- _What is being asked_: Among the entries that follow, locate the line with "Console 65: [9,233,220,397]" and the line with "layout498: [460,473,498,503] ->". Output those lines and all lines in between, exactly, minus the pictures.

- _Record excerpts_:
.....

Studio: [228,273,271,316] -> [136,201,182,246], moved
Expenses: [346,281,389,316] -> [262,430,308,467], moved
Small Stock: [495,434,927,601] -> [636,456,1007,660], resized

.....

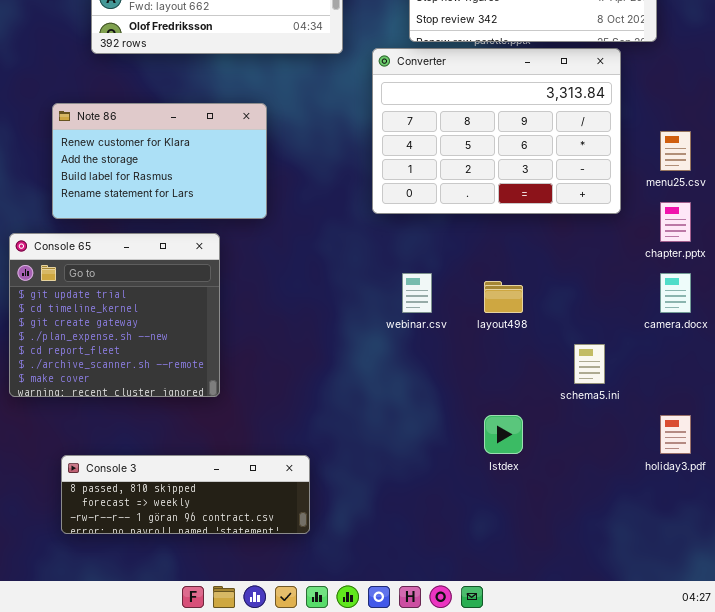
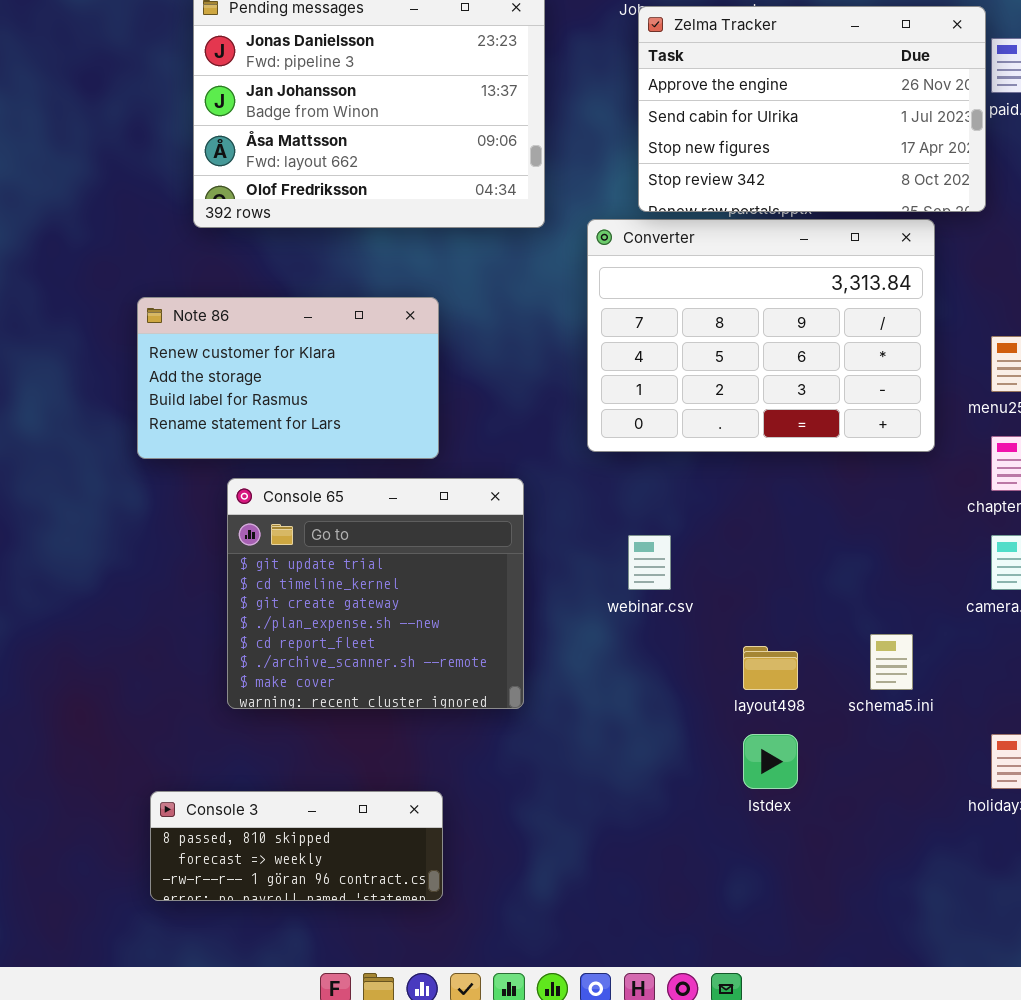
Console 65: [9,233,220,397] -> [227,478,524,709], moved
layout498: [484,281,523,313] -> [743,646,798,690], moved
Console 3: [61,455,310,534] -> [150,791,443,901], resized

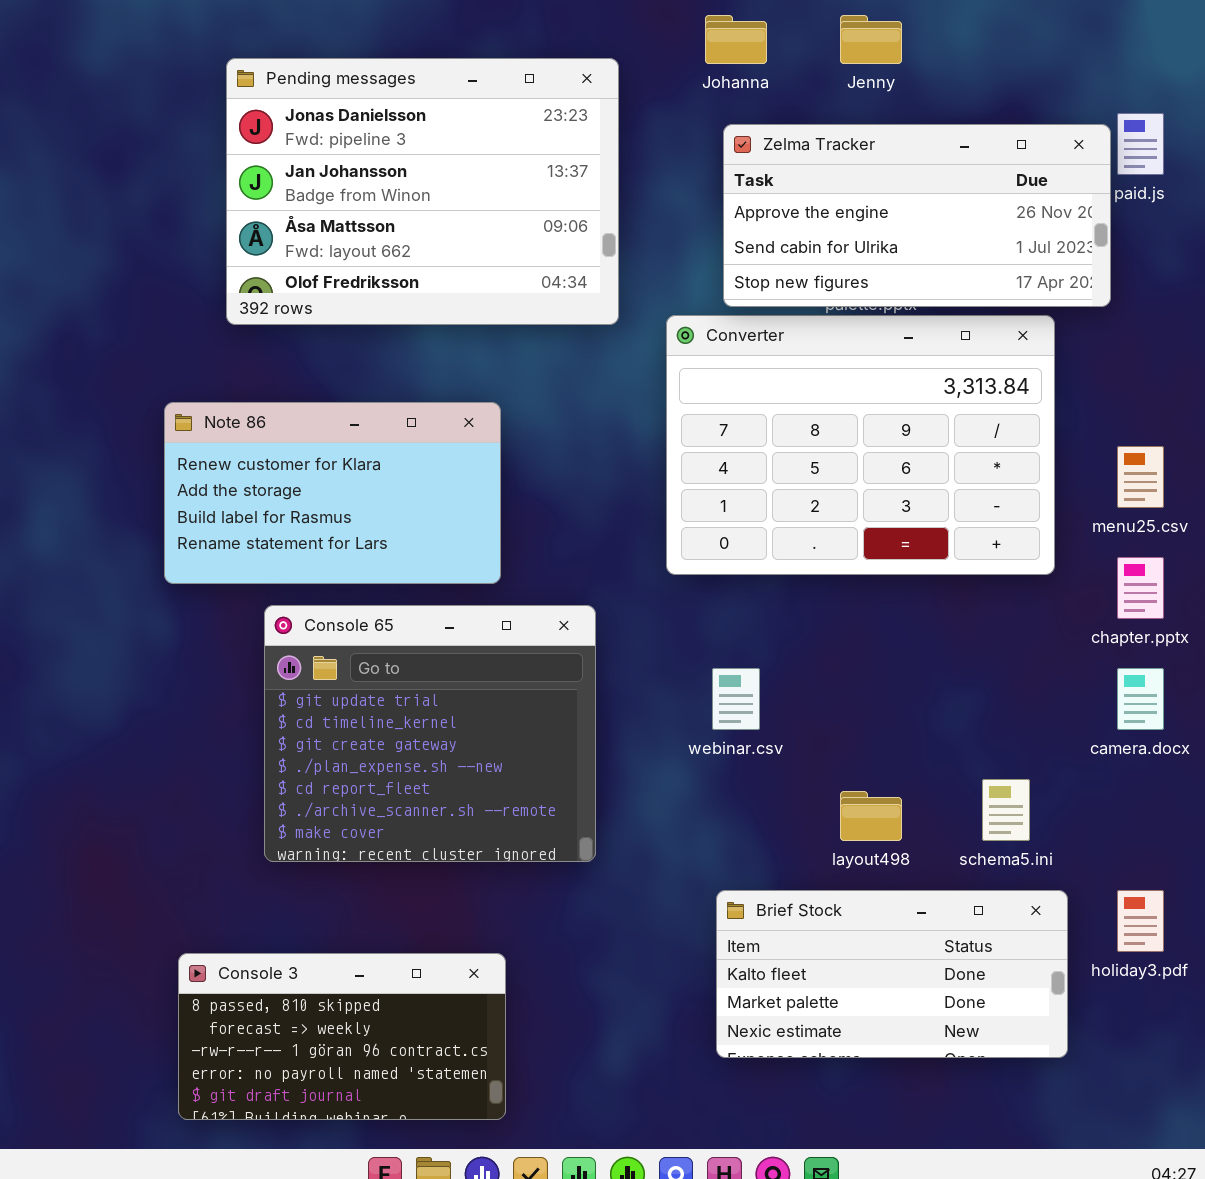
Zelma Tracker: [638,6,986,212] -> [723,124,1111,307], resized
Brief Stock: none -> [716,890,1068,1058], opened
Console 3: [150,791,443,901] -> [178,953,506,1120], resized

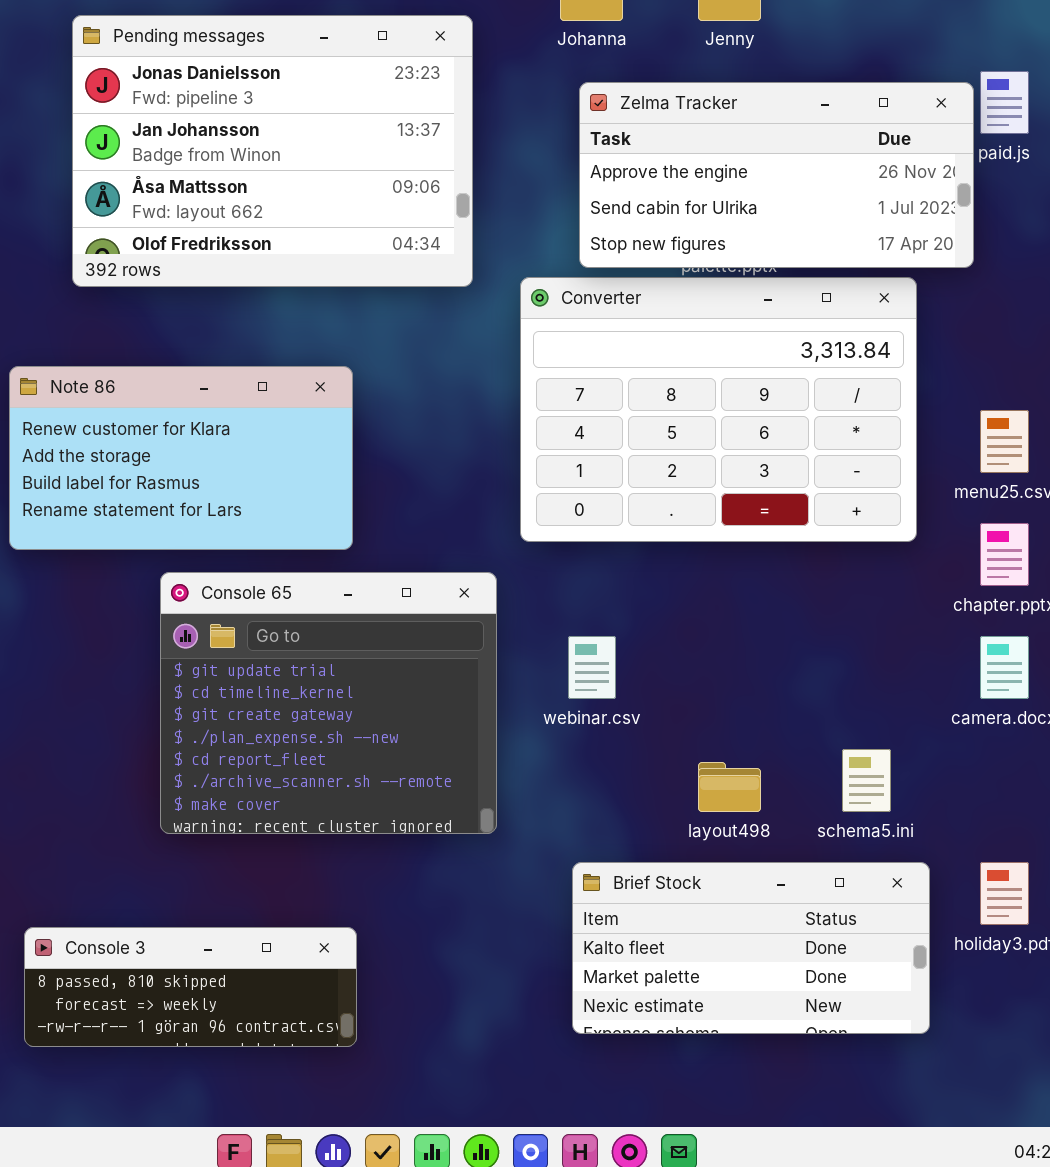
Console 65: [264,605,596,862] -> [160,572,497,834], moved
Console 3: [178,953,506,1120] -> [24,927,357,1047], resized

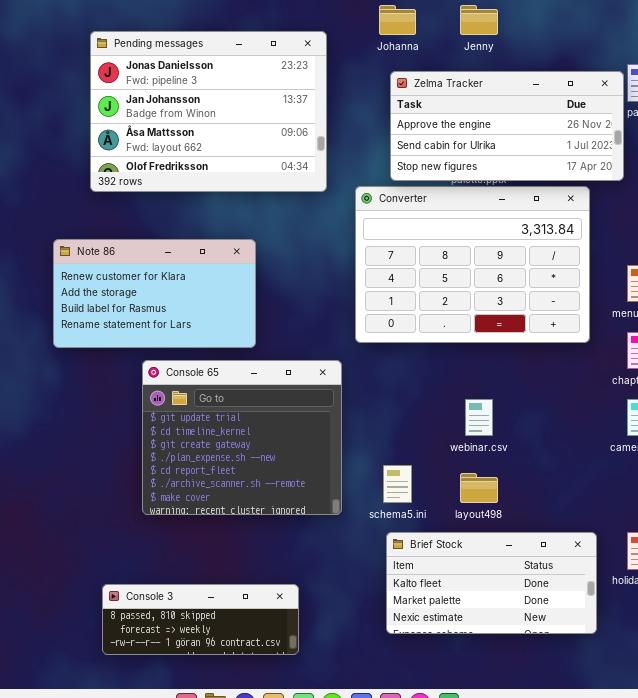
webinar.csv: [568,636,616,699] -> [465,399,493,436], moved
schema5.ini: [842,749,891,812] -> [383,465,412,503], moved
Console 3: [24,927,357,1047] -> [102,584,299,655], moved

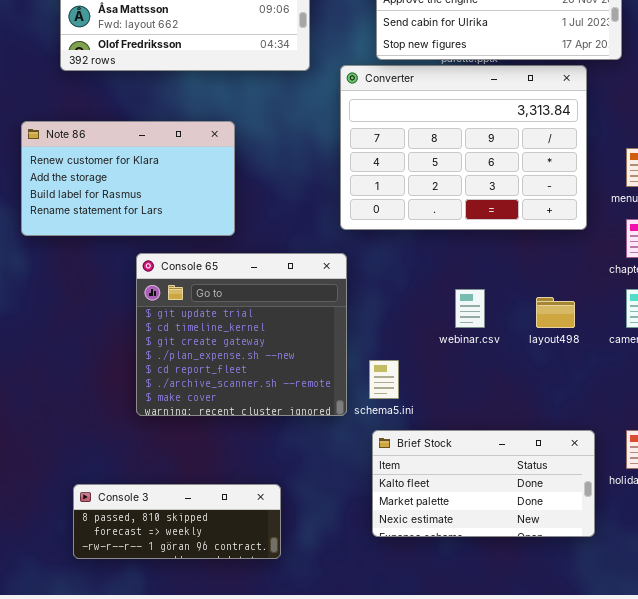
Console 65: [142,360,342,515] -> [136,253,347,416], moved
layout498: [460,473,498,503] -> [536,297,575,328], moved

.....

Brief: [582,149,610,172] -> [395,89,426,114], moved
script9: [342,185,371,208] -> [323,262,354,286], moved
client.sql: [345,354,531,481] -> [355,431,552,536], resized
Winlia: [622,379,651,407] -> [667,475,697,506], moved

.....

- _Answer_:
Console 65: [9,233,220,397] -> [227,478,524,709], moved
layout498: [484,281,523,313] -> [743,646,798,690], moved
Console 3: [61,455,310,534] -> [150,791,443,901], resized

Zelma Tracker: [638,6,986,212] -> [723,124,1111,307], resized
Brief Stock: none -> [716,890,1068,1058], opened
Console 3: [150,791,443,901] -> [178,953,506,1120], resized

Console 65: [264,605,596,862] -> [160,572,497,834], moved
Console 3: [178,953,506,1120] -> [24,927,357,1047], resized

webinar.csv: [568,636,616,699] -> [465,399,493,436], moved
schema5.ini: [842,749,891,812] -> [383,465,412,503], moved
Console 3: [24,927,357,1047] -> [102,584,299,655], moved

Console 65: [142,360,342,515] -> [136,253,347,416], moved
layout498: [460,473,498,503] -> [536,297,575,328], moved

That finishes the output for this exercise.